**AIM OF THE EXERCISE:**
Write the lines below out exactly, dropping each picture.

**SOURCE DATA:**
· · ·

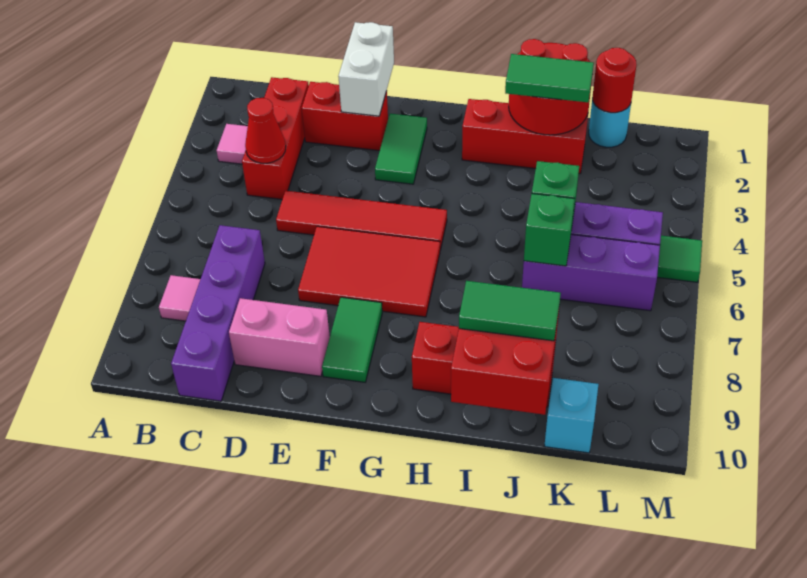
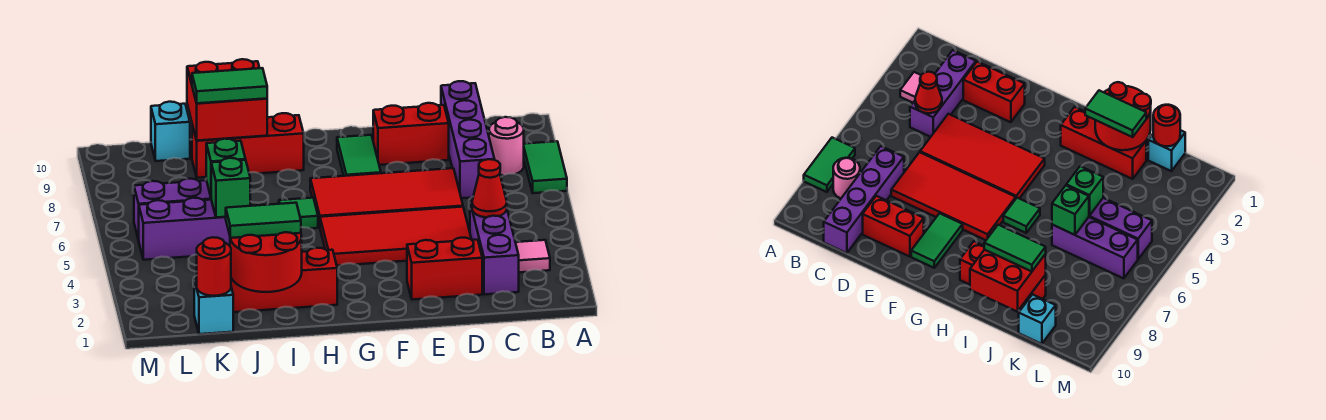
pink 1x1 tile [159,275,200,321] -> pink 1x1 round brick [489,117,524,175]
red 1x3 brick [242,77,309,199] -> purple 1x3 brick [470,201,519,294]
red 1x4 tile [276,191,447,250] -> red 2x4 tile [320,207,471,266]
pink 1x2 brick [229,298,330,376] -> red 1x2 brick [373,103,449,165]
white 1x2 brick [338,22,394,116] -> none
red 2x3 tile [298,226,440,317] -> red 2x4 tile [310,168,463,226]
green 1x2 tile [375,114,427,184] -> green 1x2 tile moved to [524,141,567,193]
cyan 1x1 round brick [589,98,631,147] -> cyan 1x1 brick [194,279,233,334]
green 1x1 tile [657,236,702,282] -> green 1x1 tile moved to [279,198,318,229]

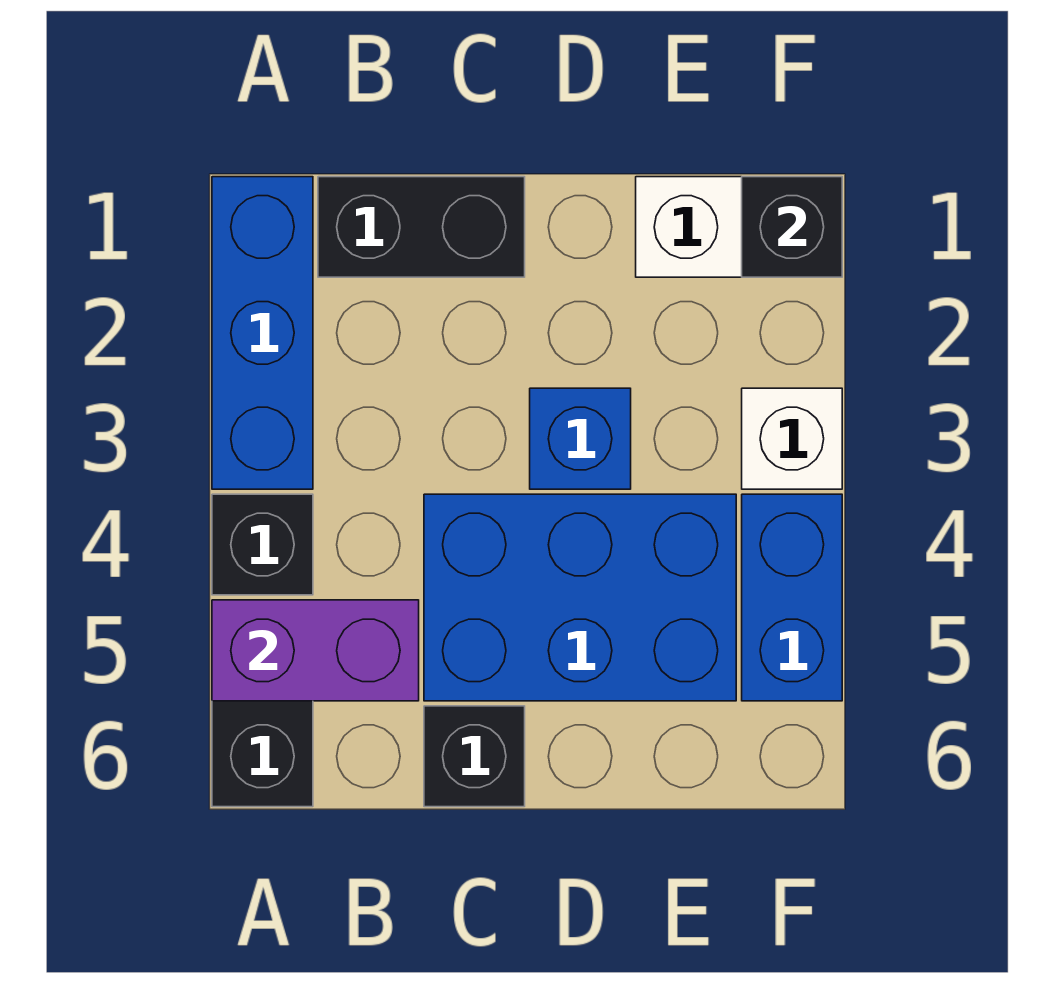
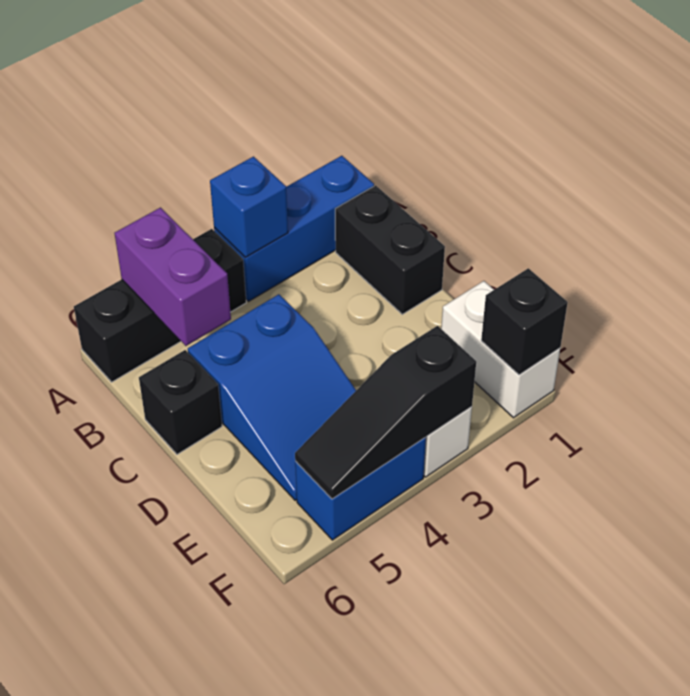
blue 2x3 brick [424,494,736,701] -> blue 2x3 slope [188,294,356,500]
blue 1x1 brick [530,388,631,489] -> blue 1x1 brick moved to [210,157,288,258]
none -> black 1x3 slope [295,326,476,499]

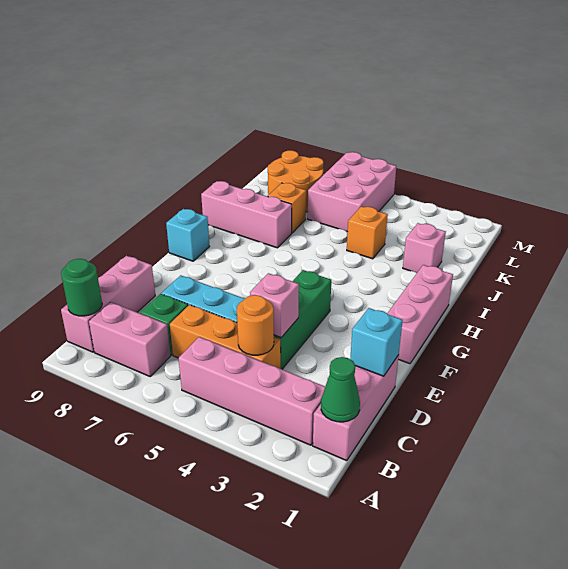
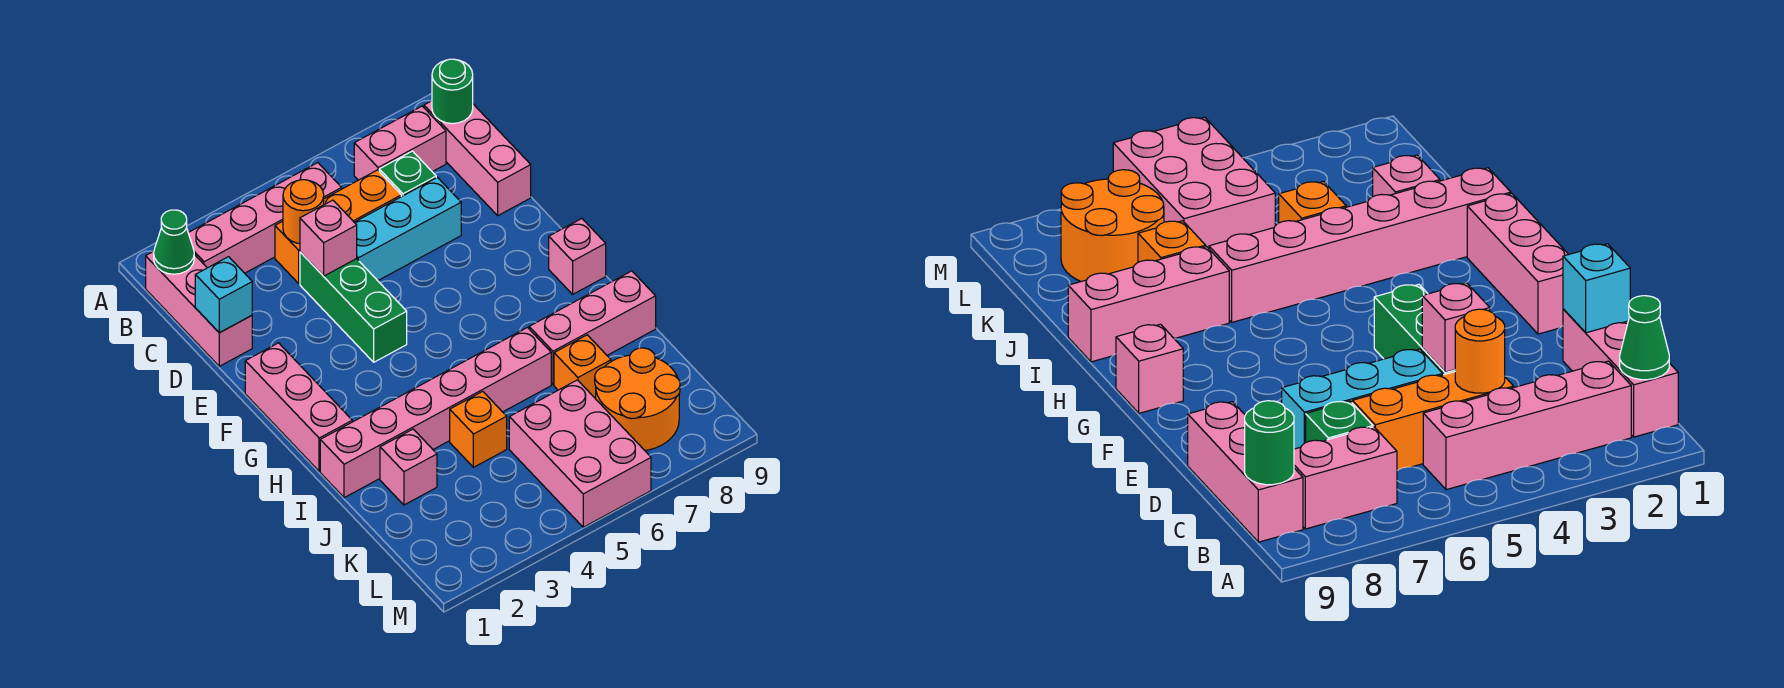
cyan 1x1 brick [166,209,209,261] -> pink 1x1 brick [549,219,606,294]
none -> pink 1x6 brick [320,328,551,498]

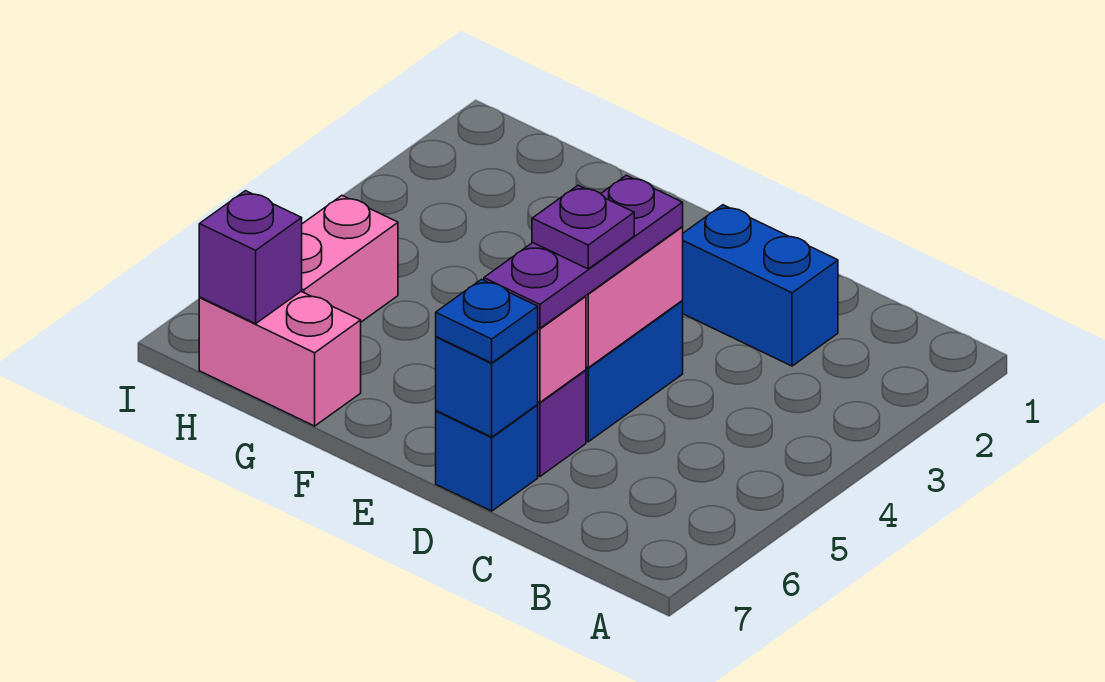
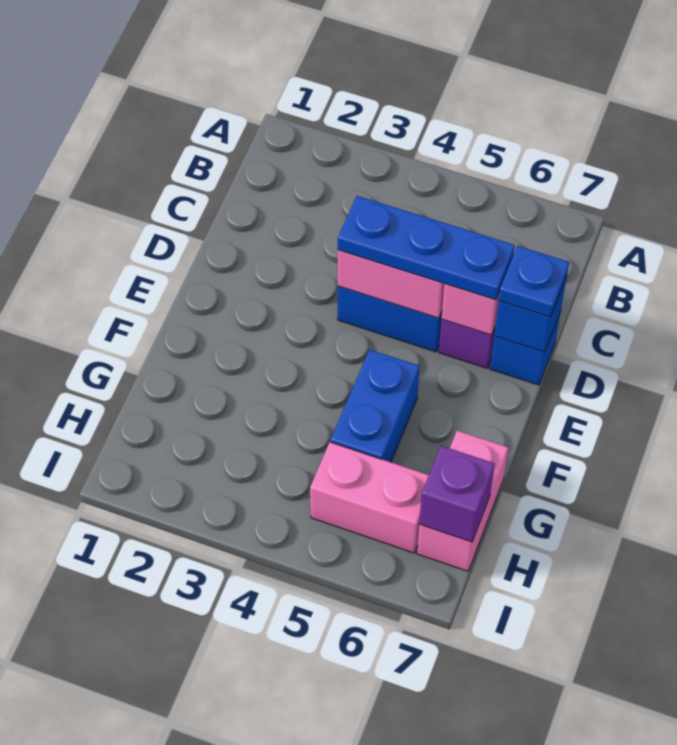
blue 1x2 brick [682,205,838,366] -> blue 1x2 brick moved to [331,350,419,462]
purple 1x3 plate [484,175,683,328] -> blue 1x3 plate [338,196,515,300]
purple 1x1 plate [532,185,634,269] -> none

· · ·

**EXERCISE SOLUTION:**
pink 1x1 tile [159,275,200,321] -> pink 1x1 round brick [489,117,524,175]
red 1x3 brick [242,77,309,199] -> purple 1x3 brick [470,201,519,294]
red 1x4 tile [276,191,447,250] -> red 2x4 tile [320,207,471,266]
pink 1x2 brick [229,298,330,376] -> red 1x2 brick [373,103,449,165]
white 1x2 brick [338,22,394,116] -> none
red 2x3 tile [298,226,440,317] -> red 2x4 tile [310,168,463,226]
green 1x2 tile [375,114,427,184] -> green 1x2 tile moved to [524,141,567,193]
cyan 1x1 round brick [589,98,631,147] -> cyan 1x1 brick [194,279,233,334]
green 1x1 tile [657,236,702,282] -> green 1x1 tile moved to [279,198,318,229]

blue 2x3 brick [424,494,736,701] -> blue 2x3 slope [188,294,356,500]
blue 1x1 brick [530,388,631,489] -> blue 1x1 brick moved to [210,157,288,258]
none -> black 1x3 slope [295,326,476,499]

cyan 1x1 brick [166,209,209,261] -> pink 1x1 brick [549,219,606,294]
none -> pink 1x6 brick [320,328,551,498]

blue 1x2 brick [682,205,838,366] -> blue 1x2 brick moved to [331,350,419,462]
purple 1x3 plate [484,175,683,328] -> blue 1x3 plate [338,196,515,300]
purple 1x1 plate [532,185,634,269] -> none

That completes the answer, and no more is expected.